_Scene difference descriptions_
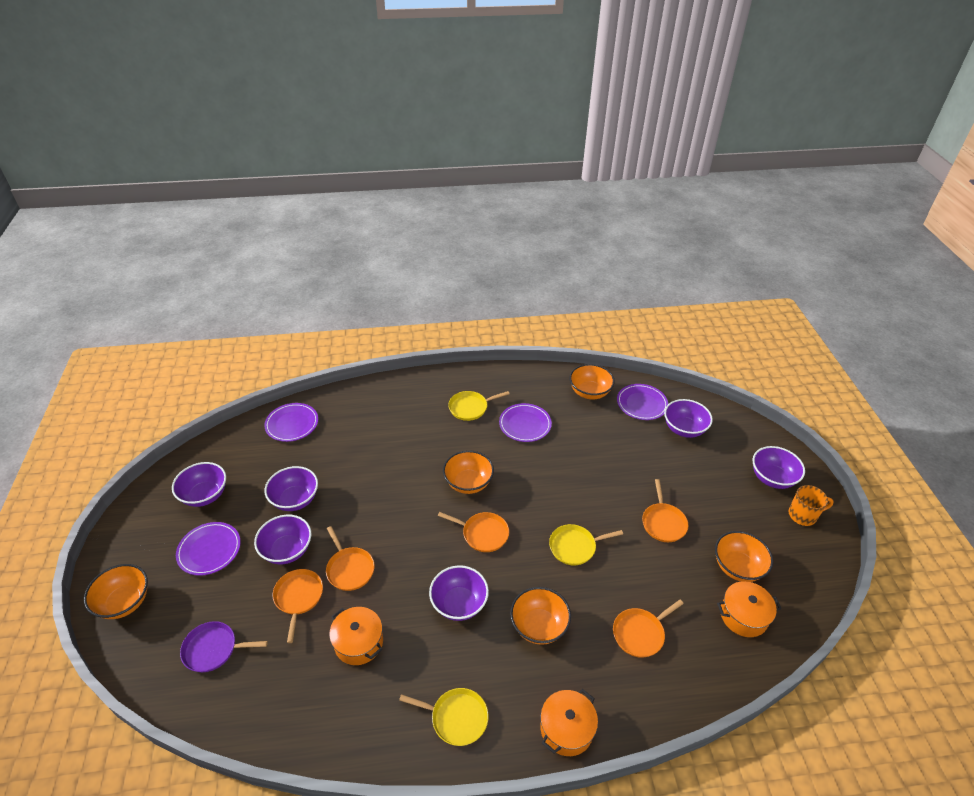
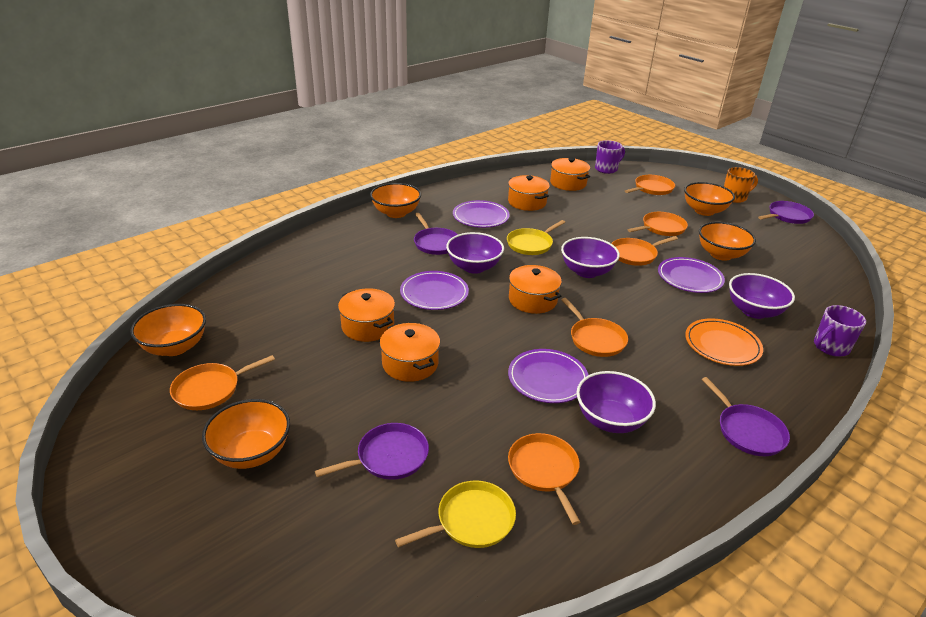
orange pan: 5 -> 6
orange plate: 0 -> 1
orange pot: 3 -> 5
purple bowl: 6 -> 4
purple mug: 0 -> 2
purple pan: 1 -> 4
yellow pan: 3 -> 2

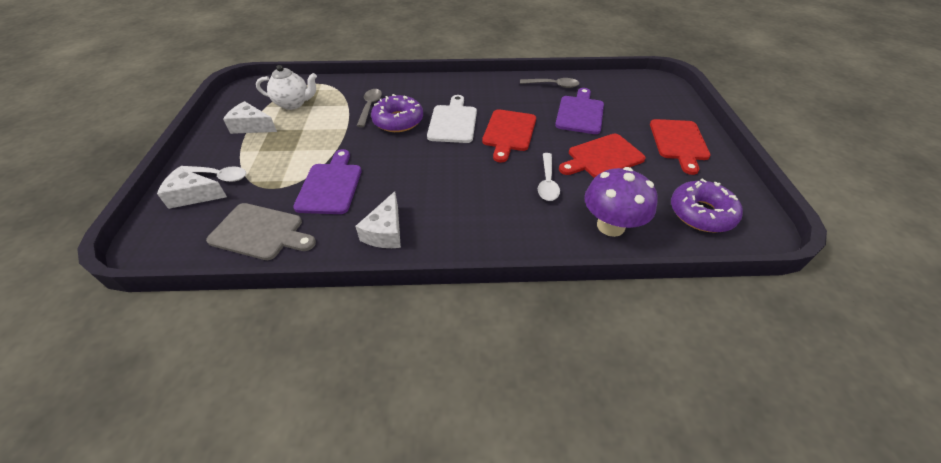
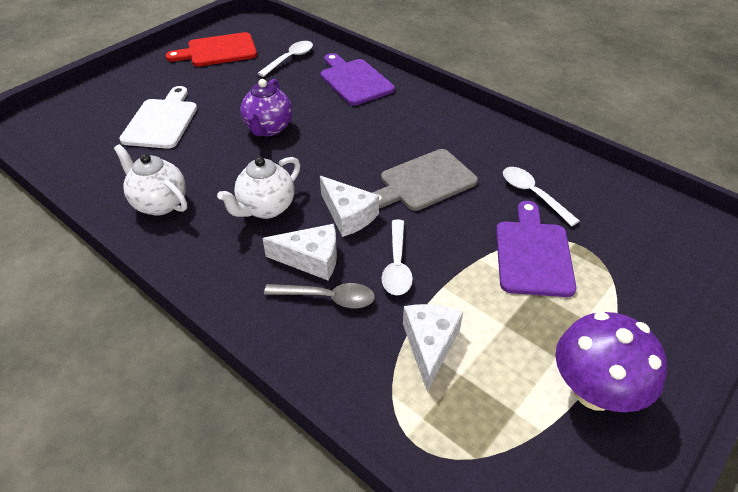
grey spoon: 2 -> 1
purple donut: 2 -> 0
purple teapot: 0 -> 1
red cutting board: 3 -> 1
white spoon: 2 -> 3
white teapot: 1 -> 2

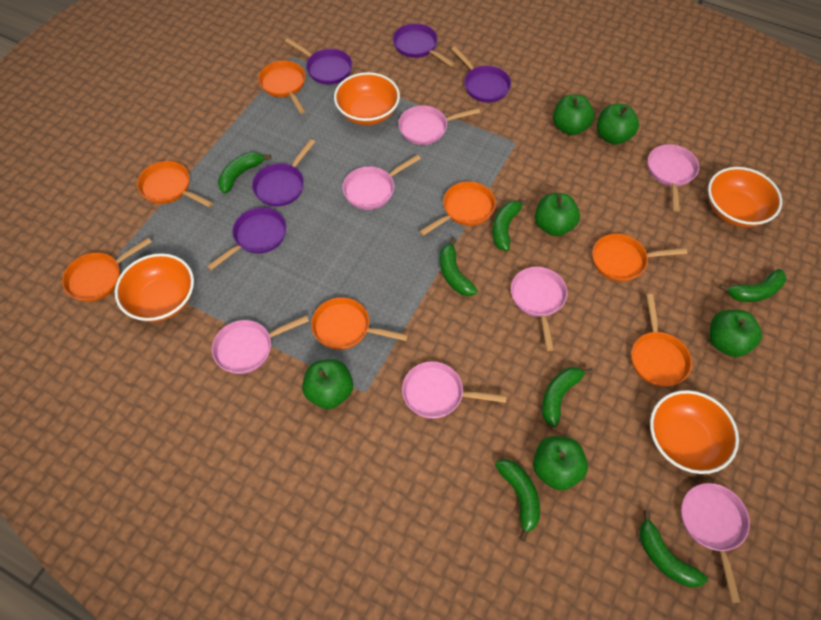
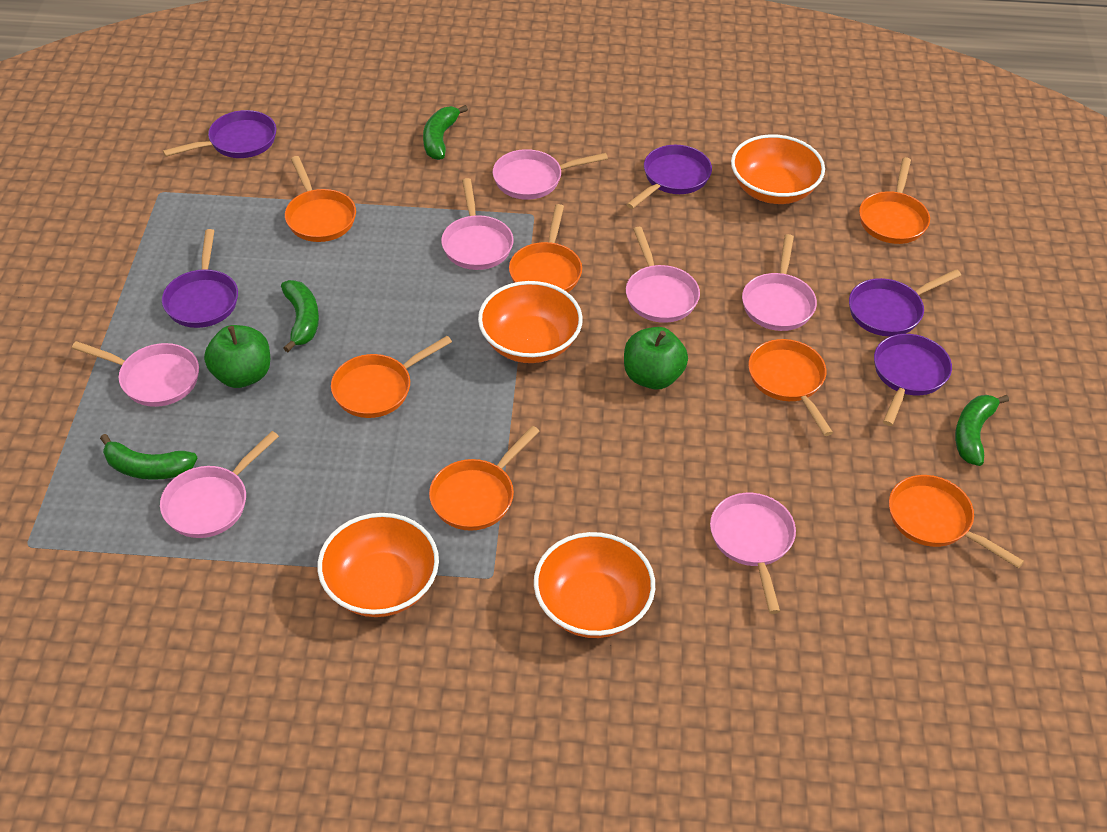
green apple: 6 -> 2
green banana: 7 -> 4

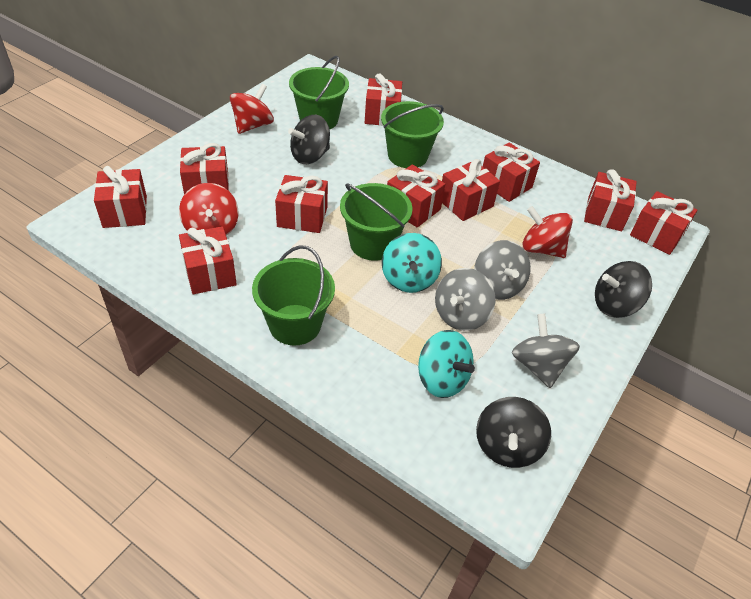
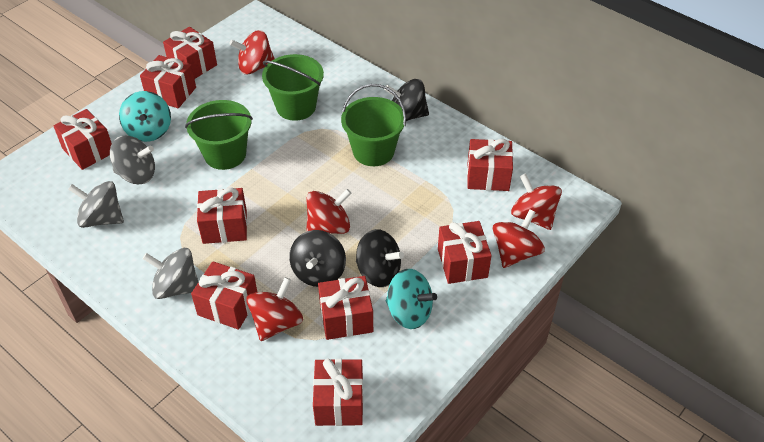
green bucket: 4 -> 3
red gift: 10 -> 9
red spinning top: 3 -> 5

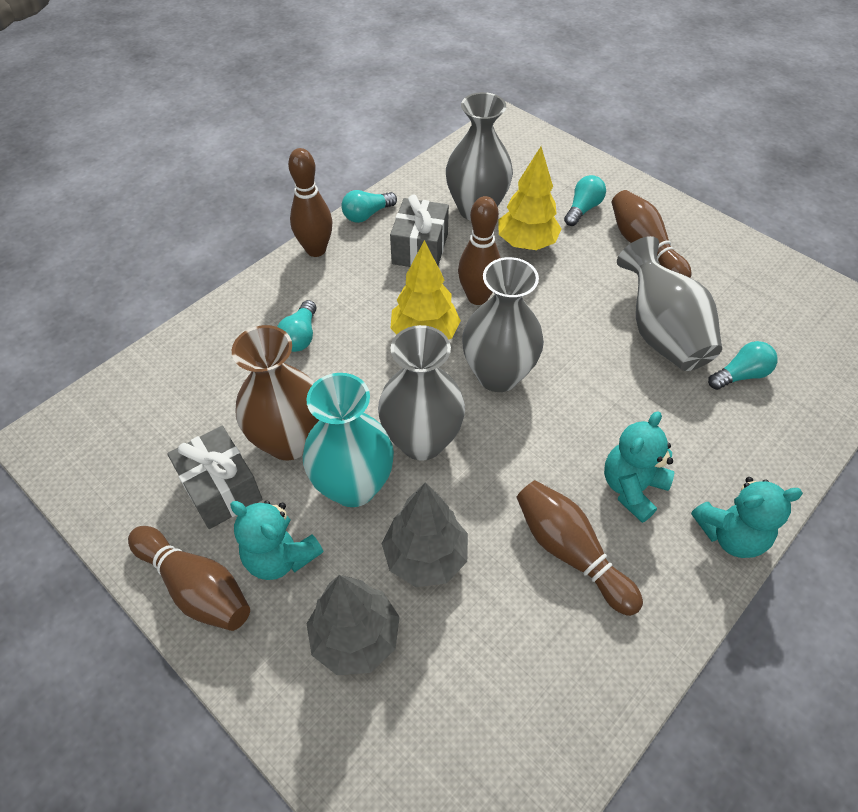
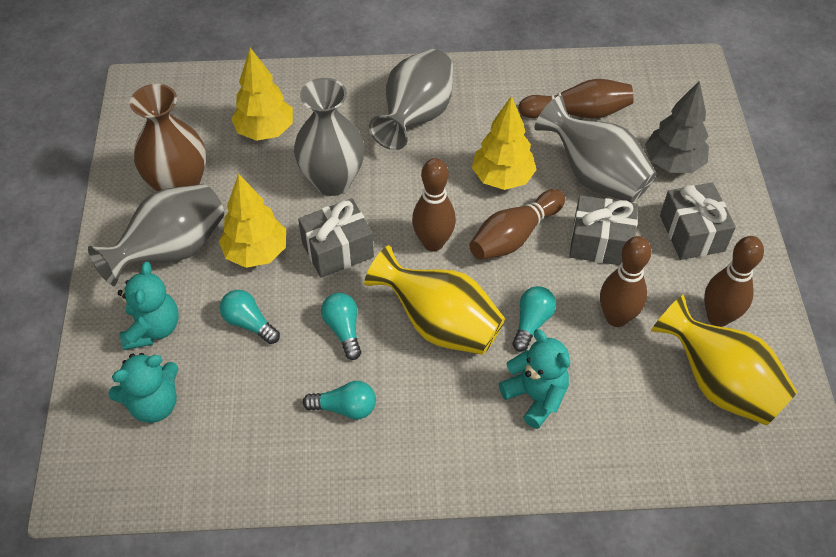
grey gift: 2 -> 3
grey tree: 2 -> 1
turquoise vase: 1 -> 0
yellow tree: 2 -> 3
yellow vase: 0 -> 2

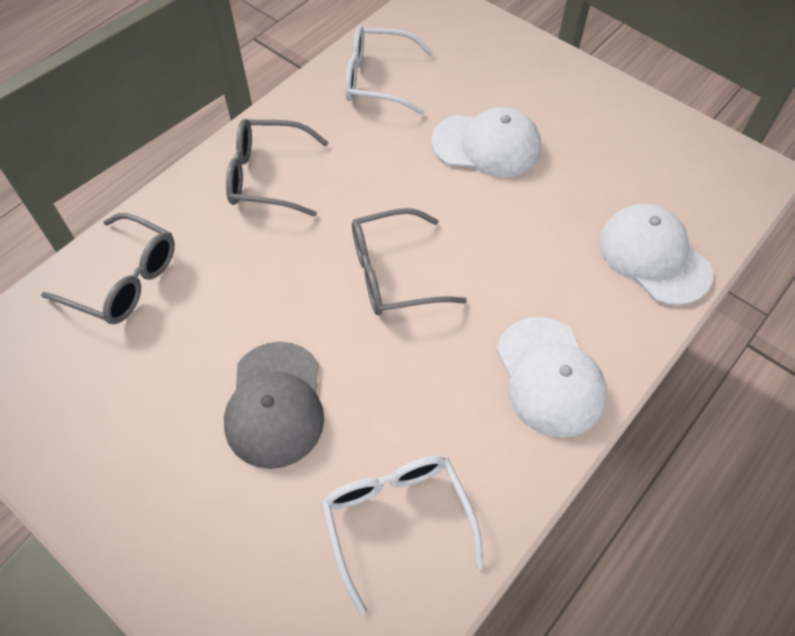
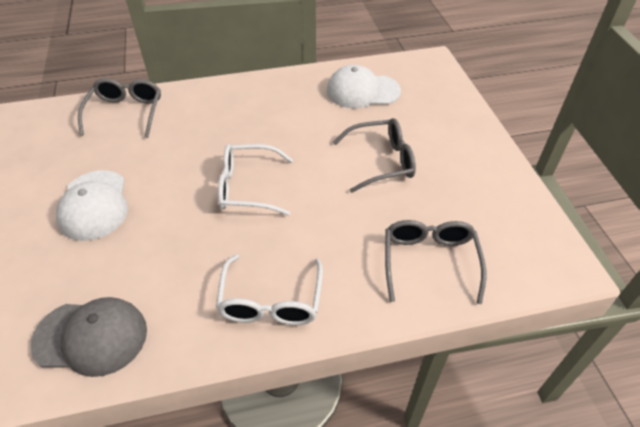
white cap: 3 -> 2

_Exercise instructions_
Search the data above for the word "white". Copy each line it is in.

_Written solution_
white spoon: 2 -> 3
white teapot: 1 -> 2
white cap: 3 -> 2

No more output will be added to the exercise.